-- INFORMATION SHOWN follows --
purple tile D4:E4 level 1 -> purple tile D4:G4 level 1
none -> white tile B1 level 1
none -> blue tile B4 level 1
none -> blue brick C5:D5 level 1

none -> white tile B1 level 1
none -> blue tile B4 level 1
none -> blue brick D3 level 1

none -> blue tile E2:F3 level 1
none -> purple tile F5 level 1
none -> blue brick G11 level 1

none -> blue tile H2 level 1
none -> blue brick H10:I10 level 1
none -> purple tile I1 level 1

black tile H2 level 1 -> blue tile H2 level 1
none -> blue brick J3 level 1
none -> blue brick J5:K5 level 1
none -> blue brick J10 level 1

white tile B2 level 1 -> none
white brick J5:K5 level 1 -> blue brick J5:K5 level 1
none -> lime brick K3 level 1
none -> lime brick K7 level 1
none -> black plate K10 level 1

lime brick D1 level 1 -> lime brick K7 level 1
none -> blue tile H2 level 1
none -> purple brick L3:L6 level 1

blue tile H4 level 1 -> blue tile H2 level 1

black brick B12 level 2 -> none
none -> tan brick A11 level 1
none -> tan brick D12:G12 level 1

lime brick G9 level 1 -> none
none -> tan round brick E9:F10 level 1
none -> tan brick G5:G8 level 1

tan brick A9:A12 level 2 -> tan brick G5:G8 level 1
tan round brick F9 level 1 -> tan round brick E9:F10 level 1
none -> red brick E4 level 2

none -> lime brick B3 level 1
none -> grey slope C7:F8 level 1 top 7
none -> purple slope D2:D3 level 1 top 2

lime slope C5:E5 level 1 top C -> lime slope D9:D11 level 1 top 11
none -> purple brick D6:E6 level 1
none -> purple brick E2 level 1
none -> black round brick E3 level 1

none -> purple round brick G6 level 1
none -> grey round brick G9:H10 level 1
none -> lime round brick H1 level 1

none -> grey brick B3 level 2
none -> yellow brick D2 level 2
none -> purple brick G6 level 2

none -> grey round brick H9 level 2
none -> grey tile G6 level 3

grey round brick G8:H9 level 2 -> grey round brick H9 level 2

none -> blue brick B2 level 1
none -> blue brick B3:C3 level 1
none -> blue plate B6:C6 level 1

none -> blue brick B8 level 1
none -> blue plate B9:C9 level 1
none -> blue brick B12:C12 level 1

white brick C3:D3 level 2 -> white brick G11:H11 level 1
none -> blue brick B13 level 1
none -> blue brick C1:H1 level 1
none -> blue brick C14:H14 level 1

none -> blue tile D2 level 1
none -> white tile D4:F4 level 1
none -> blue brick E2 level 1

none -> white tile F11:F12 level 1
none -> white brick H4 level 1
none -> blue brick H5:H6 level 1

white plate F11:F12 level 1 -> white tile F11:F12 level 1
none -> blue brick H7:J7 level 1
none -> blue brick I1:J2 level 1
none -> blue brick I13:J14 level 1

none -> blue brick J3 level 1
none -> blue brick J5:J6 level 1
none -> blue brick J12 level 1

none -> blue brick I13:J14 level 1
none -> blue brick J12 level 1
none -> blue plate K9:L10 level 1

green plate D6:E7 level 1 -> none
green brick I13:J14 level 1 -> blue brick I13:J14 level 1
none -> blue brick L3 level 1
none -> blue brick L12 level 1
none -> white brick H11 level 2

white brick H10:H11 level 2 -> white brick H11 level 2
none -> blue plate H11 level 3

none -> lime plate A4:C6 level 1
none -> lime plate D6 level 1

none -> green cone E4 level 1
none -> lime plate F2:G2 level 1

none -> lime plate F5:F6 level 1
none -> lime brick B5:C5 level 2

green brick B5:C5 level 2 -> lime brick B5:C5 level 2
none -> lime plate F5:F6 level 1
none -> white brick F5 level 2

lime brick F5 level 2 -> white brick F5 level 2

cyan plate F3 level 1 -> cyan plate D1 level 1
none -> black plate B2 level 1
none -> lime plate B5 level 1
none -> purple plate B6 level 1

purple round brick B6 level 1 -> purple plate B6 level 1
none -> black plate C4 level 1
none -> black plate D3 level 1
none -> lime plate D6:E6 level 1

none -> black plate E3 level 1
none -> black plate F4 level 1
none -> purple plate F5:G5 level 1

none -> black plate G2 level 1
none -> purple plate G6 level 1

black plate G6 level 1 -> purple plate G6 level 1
-- INFORMATION SHOWN concluded --
Word for word, restate the whole of the material above.

purple tile D4:E4 level 1 -> purple tile D4:G4 level 1
none -> white tile B1 level 1
none -> blue tile B4 level 1
none -> blue brick C5:D5 level 1

none -> white tile B1 level 1
none -> blue tile B4 level 1
none -> blue brick D3 level 1

none -> blue tile E2:F3 level 1
none -> purple tile F5 level 1
none -> blue brick G11 level 1

none -> blue tile H2 level 1
none -> blue brick H10:I10 level 1
none -> purple tile I1 level 1

black tile H2 level 1 -> blue tile H2 level 1
none -> blue brick J3 level 1
none -> blue brick J5:K5 level 1
none -> blue brick J10 level 1

white tile B2 level 1 -> none
white brick J5:K5 level 1 -> blue brick J5:K5 level 1
none -> lime brick K3 level 1
none -> lime brick K7 level 1
none -> black plate K10 level 1

lime brick D1 level 1 -> lime brick K7 level 1
none -> blue tile H2 level 1
none -> purple brick L3:L6 level 1

blue tile H4 level 1 -> blue tile H2 level 1

black brick B12 level 2 -> none
none -> tan brick A11 level 1
none -> tan brick D12:G12 level 1

lime brick G9 level 1 -> none
none -> tan round brick E9:F10 level 1
none -> tan brick G5:G8 level 1

tan brick A9:A12 level 2 -> tan brick G5:G8 level 1
tan round brick F9 level 1 -> tan round brick E9:F10 level 1
none -> red brick E4 level 2

none -> lime brick B3 level 1
none -> grey slope C7:F8 level 1 top 7
none -> purple slope D2:D3 level 1 top 2

lime slope C5:E5 level 1 top C -> lime slope D9:D11 level 1 top 11
none -> purple brick D6:E6 level 1
none -> purple brick E2 level 1
none -> black round brick E3 level 1

none -> purple round brick G6 level 1
none -> grey round brick G9:H10 level 1
none -> lime round brick H1 level 1

none -> grey brick B3 level 2
none -> yellow brick D2 level 2
none -> purple brick G6 level 2

none -> grey round brick H9 level 2
none -> grey tile G6 level 3

grey round brick G8:H9 level 2 -> grey round brick H9 level 2

none -> blue brick B2 level 1
none -> blue brick B3:C3 level 1
none -> blue plate B6:C6 level 1

none -> blue brick B8 level 1
none -> blue plate B9:C9 level 1
none -> blue brick B12:C12 level 1

white brick C3:D3 level 2 -> white brick G11:H11 level 1
none -> blue brick B13 level 1
none -> blue brick C1:H1 level 1
none -> blue brick C14:H14 level 1

none -> blue tile D2 level 1
none -> white tile D4:F4 level 1
none -> blue brick E2 level 1

none -> white tile F11:F12 level 1
none -> white brick H4 level 1
none -> blue brick H5:H6 level 1

white plate F11:F12 level 1 -> white tile F11:F12 level 1
none -> blue brick H7:J7 level 1
none -> blue brick I1:J2 level 1
none -> blue brick I13:J14 level 1

none -> blue brick J3 level 1
none -> blue brick J5:J6 level 1
none -> blue brick J12 level 1

none -> blue brick I13:J14 level 1
none -> blue brick J12 level 1
none -> blue plate K9:L10 level 1

green plate D6:E7 level 1 -> none
green brick I13:J14 level 1 -> blue brick I13:J14 level 1
none -> blue brick L3 level 1
none -> blue brick L12 level 1
none -> white brick H11 level 2

white brick H10:H11 level 2 -> white brick H11 level 2
none -> blue plate H11 level 3

none -> lime plate A4:C6 level 1
none -> lime plate D6 level 1

none -> green cone E4 level 1
none -> lime plate F2:G2 level 1

none -> lime plate F5:F6 level 1
none -> lime brick B5:C5 level 2

green brick B5:C5 level 2 -> lime brick B5:C5 level 2
none -> lime plate F5:F6 level 1
none -> white brick F5 level 2

lime brick F5 level 2 -> white brick F5 level 2

cyan plate F3 level 1 -> cyan plate D1 level 1
none -> black plate B2 level 1
none -> lime plate B5 level 1
none -> purple plate B6 level 1

purple round brick B6 level 1 -> purple plate B6 level 1
none -> black plate C4 level 1
none -> black plate D3 level 1
none -> lime plate D6:E6 level 1

none -> black plate E3 level 1
none -> black plate F4 level 1
none -> purple plate F5:G5 level 1

none -> black plate G2 level 1
none -> purple plate G6 level 1

black plate G6 level 1 -> purple plate G6 level 1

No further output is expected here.